» **What the task requires**: Only the lines from the one containing "turquoise cactus: 4 -> 5" through the last line below belong in your copy; transcribe them exactly and omit any pictures.

» **Material provided**:

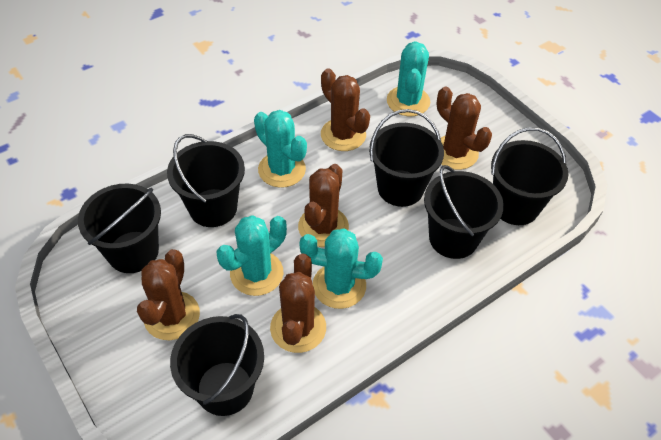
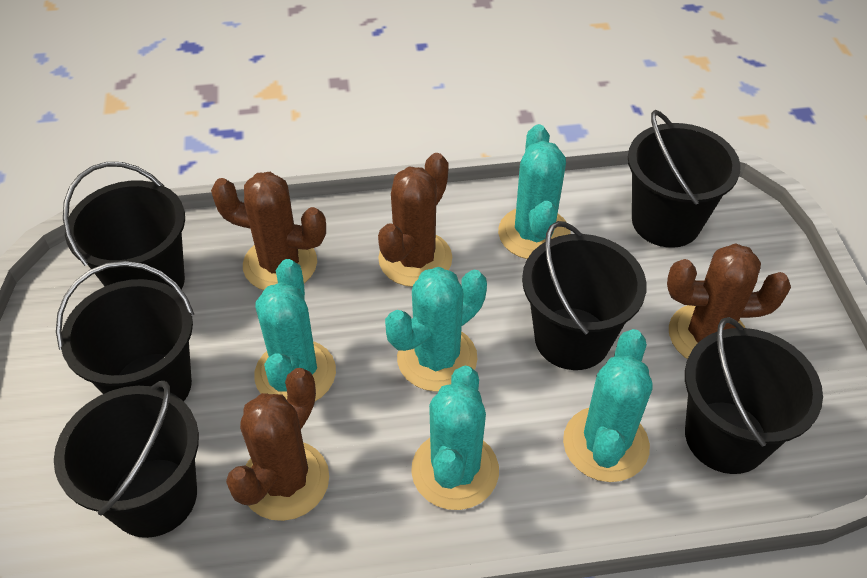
brown cactus: 5 -> 4
turquoise cactus: 4 -> 5

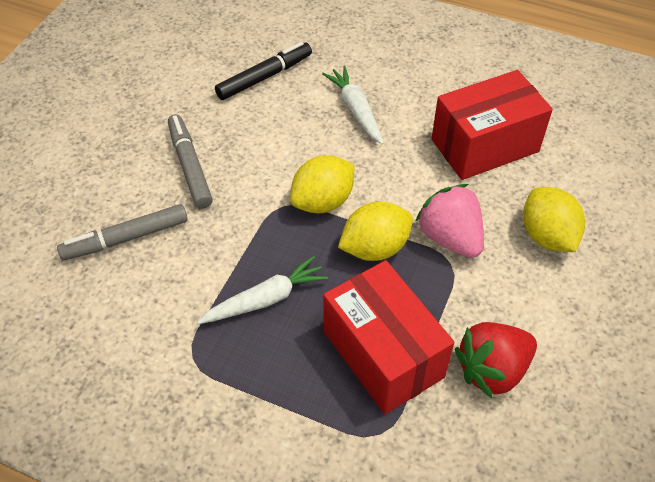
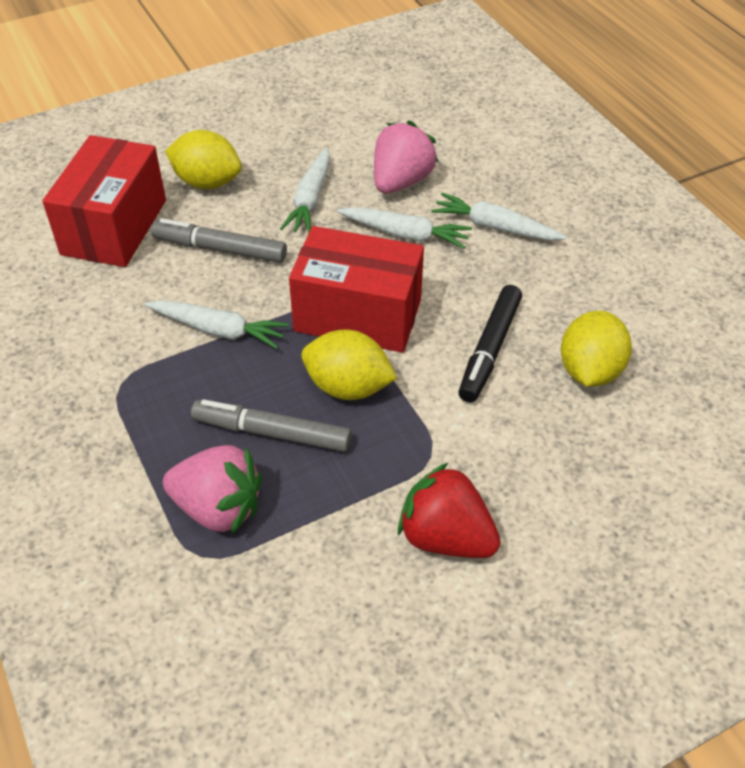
pink strawberry: 1 -> 2
white carrot: 2 -> 4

» **Response area**:
turquoise cactus: 4 -> 5

pink strawberry: 1 -> 2
white carrot: 2 -> 4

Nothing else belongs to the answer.